Every entry in the listing below is to be output unchanged.

▽

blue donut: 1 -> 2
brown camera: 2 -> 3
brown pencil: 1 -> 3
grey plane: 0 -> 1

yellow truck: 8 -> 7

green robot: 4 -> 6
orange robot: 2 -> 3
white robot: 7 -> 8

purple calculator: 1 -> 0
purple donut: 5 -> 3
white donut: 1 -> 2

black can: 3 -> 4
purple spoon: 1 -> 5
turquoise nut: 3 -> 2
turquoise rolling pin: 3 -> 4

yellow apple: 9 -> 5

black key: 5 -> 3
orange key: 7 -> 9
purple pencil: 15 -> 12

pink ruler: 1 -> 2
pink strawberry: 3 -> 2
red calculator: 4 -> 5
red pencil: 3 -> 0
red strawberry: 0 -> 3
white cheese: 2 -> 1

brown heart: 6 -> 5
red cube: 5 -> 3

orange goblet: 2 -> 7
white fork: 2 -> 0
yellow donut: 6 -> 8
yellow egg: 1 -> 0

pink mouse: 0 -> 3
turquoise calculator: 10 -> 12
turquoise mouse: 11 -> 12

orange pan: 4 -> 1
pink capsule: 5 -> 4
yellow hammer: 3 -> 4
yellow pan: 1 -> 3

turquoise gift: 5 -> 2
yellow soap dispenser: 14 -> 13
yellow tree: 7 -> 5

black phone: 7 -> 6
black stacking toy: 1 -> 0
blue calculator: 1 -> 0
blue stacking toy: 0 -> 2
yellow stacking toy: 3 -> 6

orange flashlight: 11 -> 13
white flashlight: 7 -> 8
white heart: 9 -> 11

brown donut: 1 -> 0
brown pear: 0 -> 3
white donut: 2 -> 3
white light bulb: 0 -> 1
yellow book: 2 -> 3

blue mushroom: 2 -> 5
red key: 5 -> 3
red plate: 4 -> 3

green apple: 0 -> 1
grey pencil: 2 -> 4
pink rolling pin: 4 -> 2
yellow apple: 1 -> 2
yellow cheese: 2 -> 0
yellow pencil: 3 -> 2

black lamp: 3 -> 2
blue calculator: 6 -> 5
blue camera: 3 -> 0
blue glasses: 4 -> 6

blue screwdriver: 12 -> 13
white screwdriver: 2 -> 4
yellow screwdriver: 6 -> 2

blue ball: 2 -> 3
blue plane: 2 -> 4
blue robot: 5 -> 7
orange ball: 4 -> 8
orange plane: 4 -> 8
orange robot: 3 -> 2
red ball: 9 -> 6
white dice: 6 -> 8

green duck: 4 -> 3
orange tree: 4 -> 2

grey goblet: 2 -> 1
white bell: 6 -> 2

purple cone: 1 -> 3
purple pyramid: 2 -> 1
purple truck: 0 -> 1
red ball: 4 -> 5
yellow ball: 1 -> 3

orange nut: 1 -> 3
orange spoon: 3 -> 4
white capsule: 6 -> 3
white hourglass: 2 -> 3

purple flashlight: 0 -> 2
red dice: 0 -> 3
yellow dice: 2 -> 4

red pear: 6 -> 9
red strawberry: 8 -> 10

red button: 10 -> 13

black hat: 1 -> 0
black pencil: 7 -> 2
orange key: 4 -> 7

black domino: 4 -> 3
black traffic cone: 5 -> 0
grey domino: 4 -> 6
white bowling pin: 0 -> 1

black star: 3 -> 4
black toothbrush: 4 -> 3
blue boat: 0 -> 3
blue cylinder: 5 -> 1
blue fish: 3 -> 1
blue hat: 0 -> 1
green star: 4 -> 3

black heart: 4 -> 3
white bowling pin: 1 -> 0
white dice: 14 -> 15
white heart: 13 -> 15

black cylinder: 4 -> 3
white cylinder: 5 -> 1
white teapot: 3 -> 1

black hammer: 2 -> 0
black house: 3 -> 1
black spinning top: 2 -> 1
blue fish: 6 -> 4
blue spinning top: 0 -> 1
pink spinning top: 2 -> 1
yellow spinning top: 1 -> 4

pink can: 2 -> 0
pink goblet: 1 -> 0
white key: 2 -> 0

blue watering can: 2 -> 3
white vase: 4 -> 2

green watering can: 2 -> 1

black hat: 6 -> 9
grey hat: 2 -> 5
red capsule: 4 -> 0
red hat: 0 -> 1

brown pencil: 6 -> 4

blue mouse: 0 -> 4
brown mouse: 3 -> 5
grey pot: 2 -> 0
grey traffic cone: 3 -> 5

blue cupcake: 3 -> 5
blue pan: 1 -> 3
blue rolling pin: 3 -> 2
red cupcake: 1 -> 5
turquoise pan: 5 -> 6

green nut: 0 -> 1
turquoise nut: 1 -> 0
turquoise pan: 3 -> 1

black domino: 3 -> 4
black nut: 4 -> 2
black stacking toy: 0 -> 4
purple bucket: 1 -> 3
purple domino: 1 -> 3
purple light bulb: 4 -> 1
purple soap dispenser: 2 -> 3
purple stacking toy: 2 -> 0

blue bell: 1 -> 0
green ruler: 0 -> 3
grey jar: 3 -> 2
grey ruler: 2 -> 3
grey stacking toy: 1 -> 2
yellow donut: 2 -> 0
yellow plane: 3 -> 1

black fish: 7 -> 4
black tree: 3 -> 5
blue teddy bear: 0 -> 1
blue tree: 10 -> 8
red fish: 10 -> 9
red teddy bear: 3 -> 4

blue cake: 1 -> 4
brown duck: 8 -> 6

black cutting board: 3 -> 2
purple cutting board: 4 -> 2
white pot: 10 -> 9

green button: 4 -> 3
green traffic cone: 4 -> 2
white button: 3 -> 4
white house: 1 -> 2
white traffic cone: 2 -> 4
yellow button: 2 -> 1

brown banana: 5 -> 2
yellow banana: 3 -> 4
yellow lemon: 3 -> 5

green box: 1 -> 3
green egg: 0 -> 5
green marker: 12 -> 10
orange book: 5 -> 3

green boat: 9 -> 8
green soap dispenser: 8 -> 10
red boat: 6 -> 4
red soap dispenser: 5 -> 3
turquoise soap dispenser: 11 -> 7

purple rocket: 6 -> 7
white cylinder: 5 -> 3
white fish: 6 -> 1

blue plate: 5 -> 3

△

RESULT:
blue donut: 1 -> 2
brown camera: 2 -> 3
brown pencil: 1 -> 3
grey plane: 0 -> 1

yellow truck: 8 -> 7

green robot: 4 -> 6
orange robot: 2 -> 3
white robot: 7 -> 8

purple calculator: 1 -> 0
purple donut: 5 -> 3
white donut: 1 -> 2

black can: 3 -> 4
purple spoon: 1 -> 5
turquoise nut: 3 -> 2
turquoise rolling pin: 3 -> 4

yellow apple: 9 -> 5

black key: 5 -> 3
orange key: 7 -> 9
purple pencil: 15 -> 12

pink ruler: 1 -> 2
pink strawberry: 3 -> 2
red calculator: 4 -> 5
red pencil: 3 -> 0
red strawberry: 0 -> 3
white cheese: 2 -> 1

brown heart: 6 -> 5
red cube: 5 -> 3

orange goblet: 2 -> 7
white fork: 2 -> 0
yellow donut: 6 -> 8
yellow egg: 1 -> 0

pink mouse: 0 -> 3
turquoise calculator: 10 -> 12
turquoise mouse: 11 -> 12

orange pan: 4 -> 1
pink capsule: 5 -> 4
yellow hammer: 3 -> 4
yellow pan: 1 -> 3

turquoise gift: 5 -> 2
yellow soap dispenser: 14 -> 13
yellow tree: 7 -> 5

black phone: 7 -> 6
black stacking toy: 1 -> 0
blue calculator: 1 -> 0
blue stacking toy: 0 -> 2
yellow stacking toy: 3 -> 6

orange flashlight: 11 -> 13
white flashlight: 7 -> 8
white heart: 9 -> 11

brown donut: 1 -> 0
brown pear: 0 -> 3
white donut: 2 -> 3
white light bulb: 0 -> 1
yellow book: 2 -> 3

blue mushroom: 2 -> 5
red key: 5 -> 3
red plate: 4 -> 3

green apple: 0 -> 1
grey pencil: 2 -> 4
pink rolling pin: 4 -> 2
yellow apple: 1 -> 2
yellow cheese: 2 -> 0
yellow pencil: 3 -> 2

black lamp: 3 -> 2
blue calculator: 6 -> 5
blue camera: 3 -> 0
blue glasses: 4 -> 6

blue screwdriver: 12 -> 13
white screwdriver: 2 -> 4
yellow screwdriver: 6 -> 2

blue ball: 2 -> 3
blue plane: 2 -> 4
blue robot: 5 -> 7
orange ball: 4 -> 8
orange plane: 4 -> 8
orange robot: 3 -> 2
red ball: 9 -> 6
white dice: 6 -> 8

green duck: 4 -> 3
orange tree: 4 -> 2

grey goblet: 2 -> 1
white bell: 6 -> 2

purple cone: 1 -> 3
purple pyramid: 2 -> 1
purple truck: 0 -> 1
red ball: 4 -> 5
yellow ball: 1 -> 3

orange nut: 1 -> 3
orange spoon: 3 -> 4
white capsule: 6 -> 3
white hourglass: 2 -> 3

purple flashlight: 0 -> 2
red dice: 0 -> 3
yellow dice: 2 -> 4

red pear: 6 -> 9
red strawberry: 8 -> 10

red button: 10 -> 13

black hat: 1 -> 0
black pencil: 7 -> 2
orange key: 4 -> 7

black domino: 4 -> 3
black traffic cone: 5 -> 0
grey domino: 4 -> 6
white bowling pin: 0 -> 1

black star: 3 -> 4
black toothbrush: 4 -> 3
blue boat: 0 -> 3
blue cylinder: 5 -> 1
blue fish: 3 -> 1
blue hat: 0 -> 1
green star: 4 -> 3

black heart: 4 -> 3
white bowling pin: 1 -> 0
white dice: 14 -> 15
white heart: 13 -> 15

black cylinder: 4 -> 3
white cylinder: 5 -> 1
white teapot: 3 -> 1

black hammer: 2 -> 0
black house: 3 -> 1
black spinning top: 2 -> 1
blue fish: 6 -> 4
blue spinning top: 0 -> 1
pink spinning top: 2 -> 1
yellow spinning top: 1 -> 4

pink can: 2 -> 0
pink goblet: 1 -> 0
white key: 2 -> 0

blue watering can: 2 -> 3
white vase: 4 -> 2

green watering can: 2 -> 1

black hat: 6 -> 9
grey hat: 2 -> 5
red capsule: 4 -> 0
red hat: 0 -> 1

brown pencil: 6 -> 4

blue mouse: 0 -> 4
brown mouse: 3 -> 5
grey pot: 2 -> 0
grey traffic cone: 3 -> 5

blue cupcake: 3 -> 5
blue pan: 1 -> 3
blue rolling pin: 3 -> 2
red cupcake: 1 -> 5
turquoise pan: 5 -> 6

green nut: 0 -> 1
turquoise nut: 1 -> 0
turquoise pan: 3 -> 1

black domino: 3 -> 4
black nut: 4 -> 2
black stacking toy: 0 -> 4
purple bucket: 1 -> 3
purple domino: 1 -> 3
purple light bulb: 4 -> 1
purple soap dispenser: 2 -> 3
purple stacking toy: 2 -> 0

blue bell: 1 -> 0
green ruler: 0 -> 3
grey jar: 3 -> 2
grey ruler: 2 -> 3
grey stacking toy: 1 -> 2
yellow donut: 2 -> 0
yellow plane: 3 -> 1

black fish: 7 -> 4
black tree: 3 -> 5
blue teddy bear: 0 -> 1
blue tree: 10 -> 8
red fish: 10 -> 9
red teddy bear: 3 -> 4

blue cake: 1 -> 4
brown duck: 8 -> 6

black cutting board: 3 -> 2
purple cutting board: 4 -> 2
white pot: 10 -> 9

green button: 4 -> 3
green traffic cone: 4 -> 2
white button: 3 -> 4
white house: 1 -> 2
white traffic cone: 2 -> 4
yellow button: 2 -> 1

brown banana: 5 -> 2
yellow banana: 3 -> 4
yellow lemon: 3 -> 5

green box: 1 -> 3
green egg: 0 -> 5
green marker: 12 -> 10
orange book: 5 -> 3

green boat: 9 -> 8
green soap dispenser: 8 -> 10
red boat: 6 -> 4
red soap dispenser: 5 -> 3
turquoise soap dispenser: 11 -> 7

purple rocket: 6 -> 7
white cylinder: 5 -> 3
white fish: 6 -> 1

blue plate: 5 -> 3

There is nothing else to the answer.